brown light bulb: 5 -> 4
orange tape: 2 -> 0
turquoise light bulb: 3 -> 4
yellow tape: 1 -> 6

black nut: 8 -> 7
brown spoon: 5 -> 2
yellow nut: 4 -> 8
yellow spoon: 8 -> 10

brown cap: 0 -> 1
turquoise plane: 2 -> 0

======

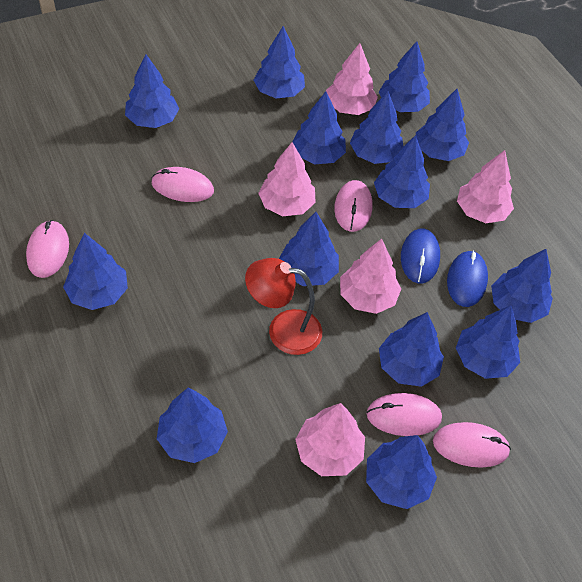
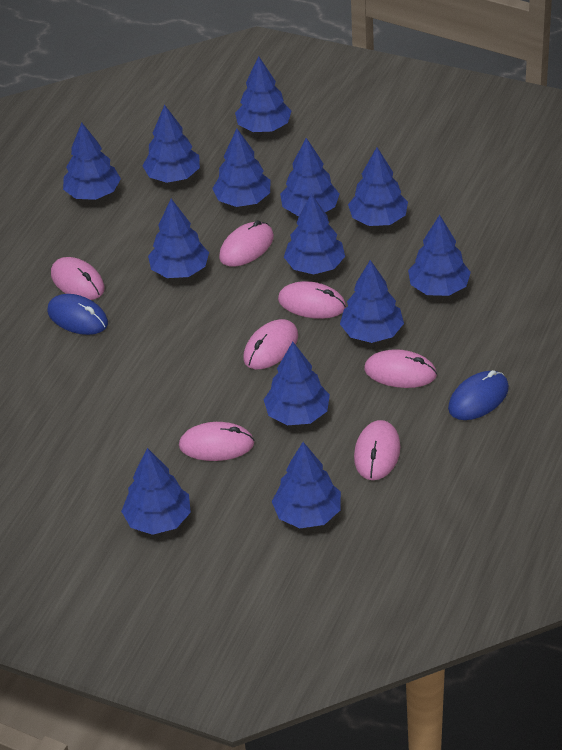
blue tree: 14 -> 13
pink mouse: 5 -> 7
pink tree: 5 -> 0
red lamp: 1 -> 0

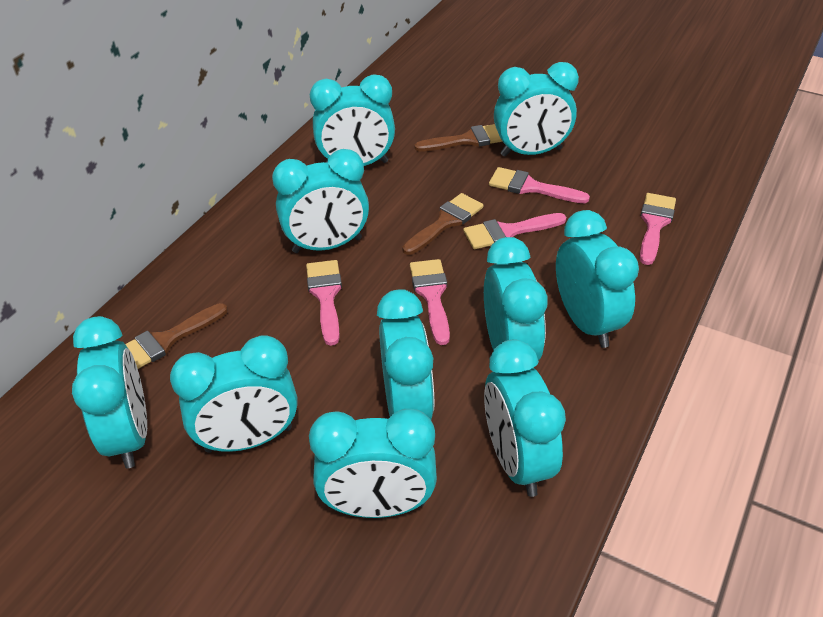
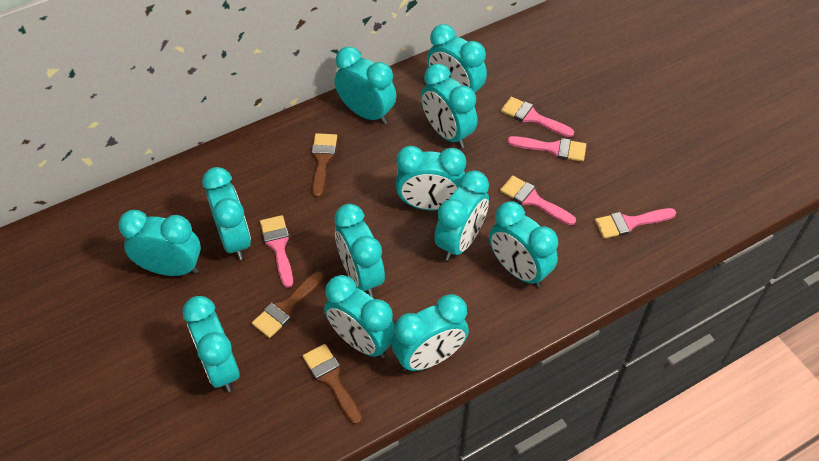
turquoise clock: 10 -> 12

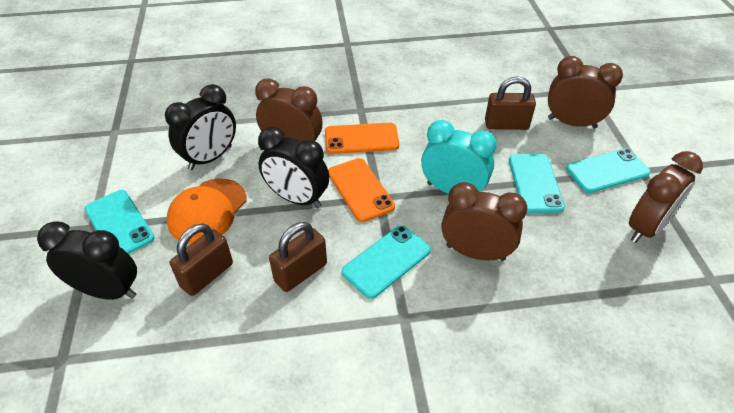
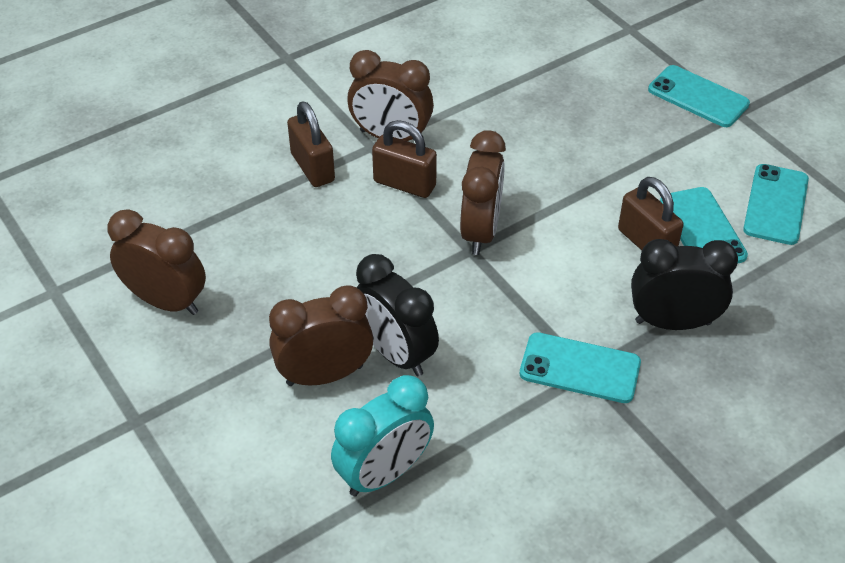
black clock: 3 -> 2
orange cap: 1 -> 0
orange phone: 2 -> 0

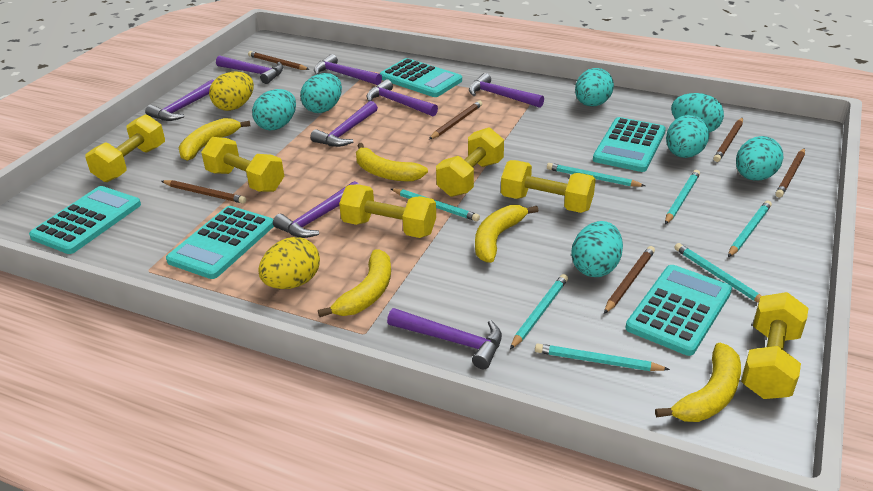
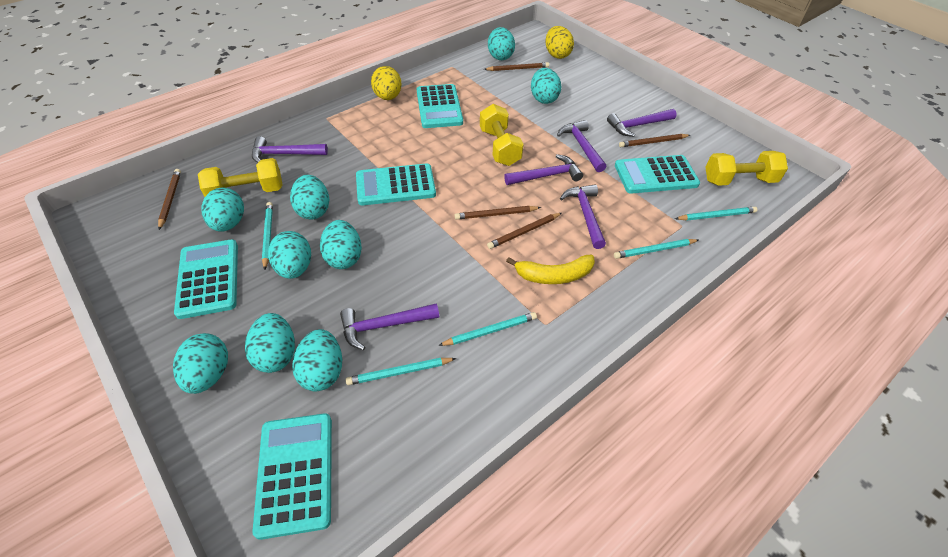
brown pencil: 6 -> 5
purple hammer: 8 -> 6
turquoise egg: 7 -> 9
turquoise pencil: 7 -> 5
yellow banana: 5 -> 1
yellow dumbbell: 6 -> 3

======

In the listing above, transcribe exactly everything from the line containing "brown light bulb: 5 -> 4" down to the line containing "turquoise plane: 2 -> 0", including both and nothing more.

brown light bulb: 5 -> 4
orange tape: 2 -> 0
turquoise light bulb: 3 -> 4
yellow tape: 1 -> 6

black nut: 8 -> 7
brown spoon: 5 -> 2
yellow nut: 4 -> 8
yellow spoon: 8 -> 10

brown cap: 0 -> 1
turquoise plane: 2 -> 0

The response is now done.